● **Work request**: Copy every line of the entries that includes the word "orange".

──────── Entries provided

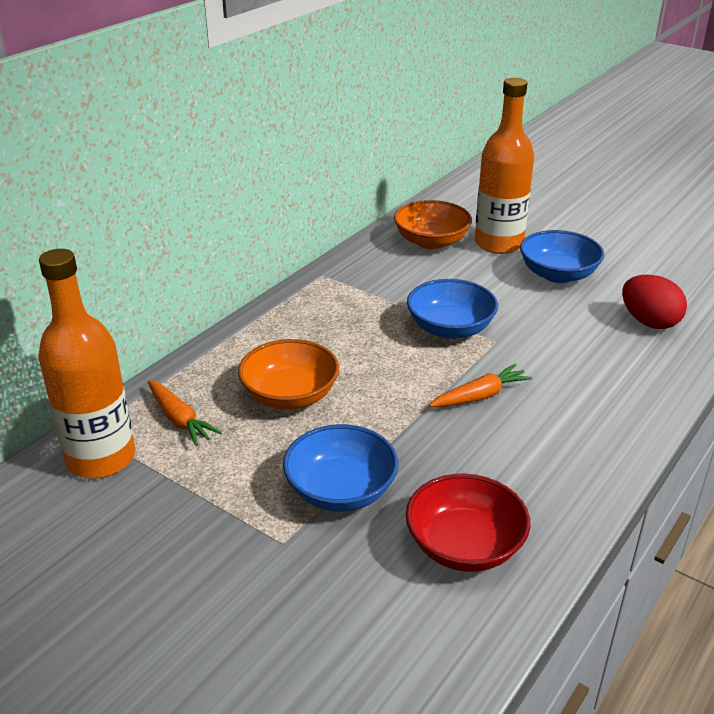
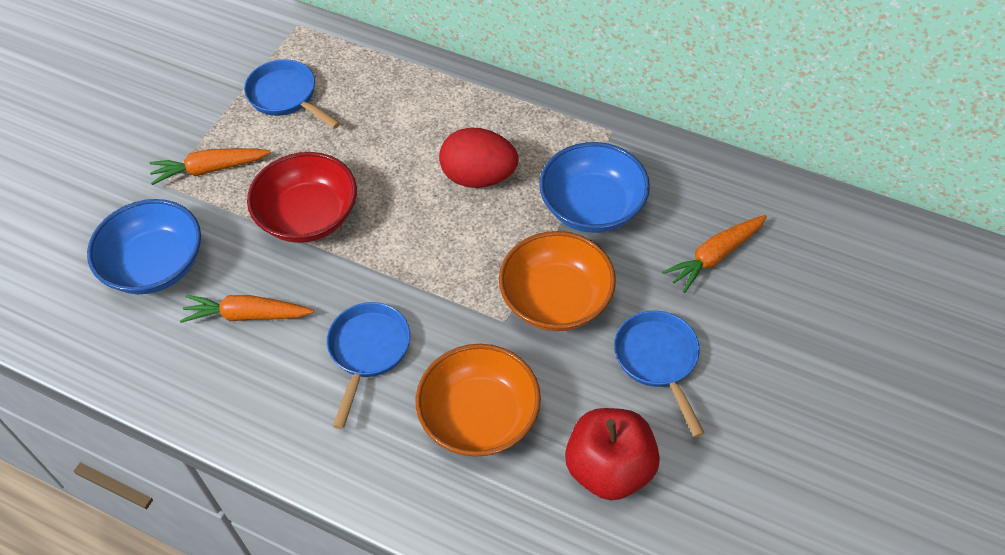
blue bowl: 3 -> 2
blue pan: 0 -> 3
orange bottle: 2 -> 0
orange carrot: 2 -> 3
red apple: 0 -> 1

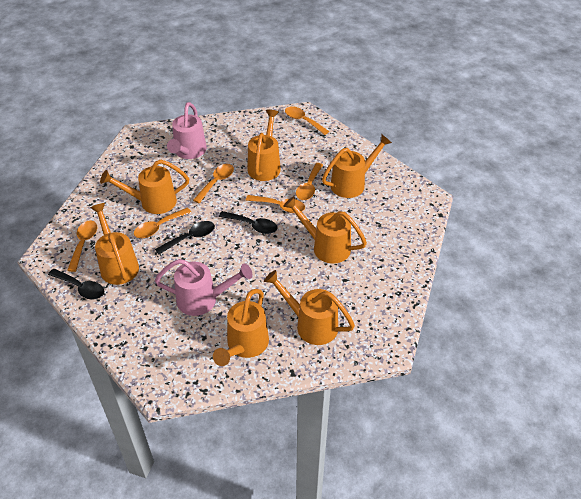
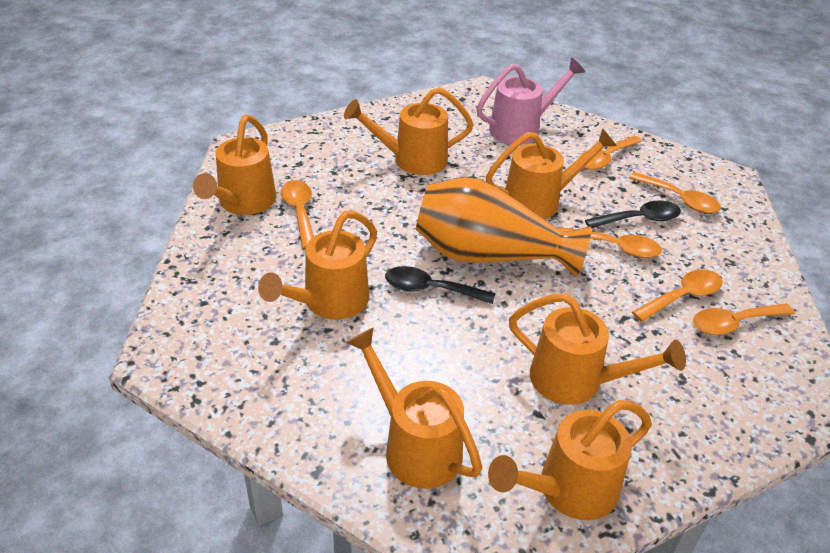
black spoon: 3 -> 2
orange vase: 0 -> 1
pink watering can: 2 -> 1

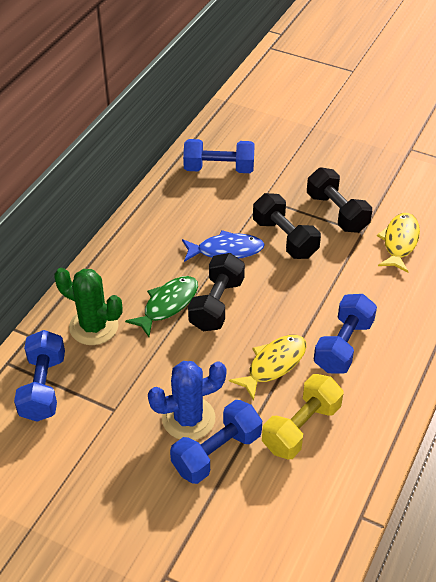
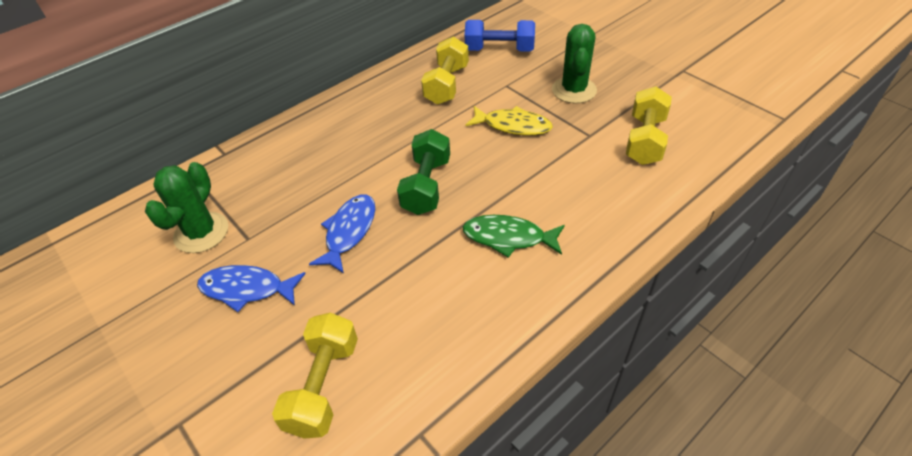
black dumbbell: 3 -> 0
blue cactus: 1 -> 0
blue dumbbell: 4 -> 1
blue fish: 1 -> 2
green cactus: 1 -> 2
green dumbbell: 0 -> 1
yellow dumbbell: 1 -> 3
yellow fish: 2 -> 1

────────────────
──────── Entries provided

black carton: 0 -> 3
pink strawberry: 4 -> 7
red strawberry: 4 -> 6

────────────────

● **Task output**:
orange bottle: 2 -> 0
orange carrot: 2 -> 3
orange vase: 0 -> 1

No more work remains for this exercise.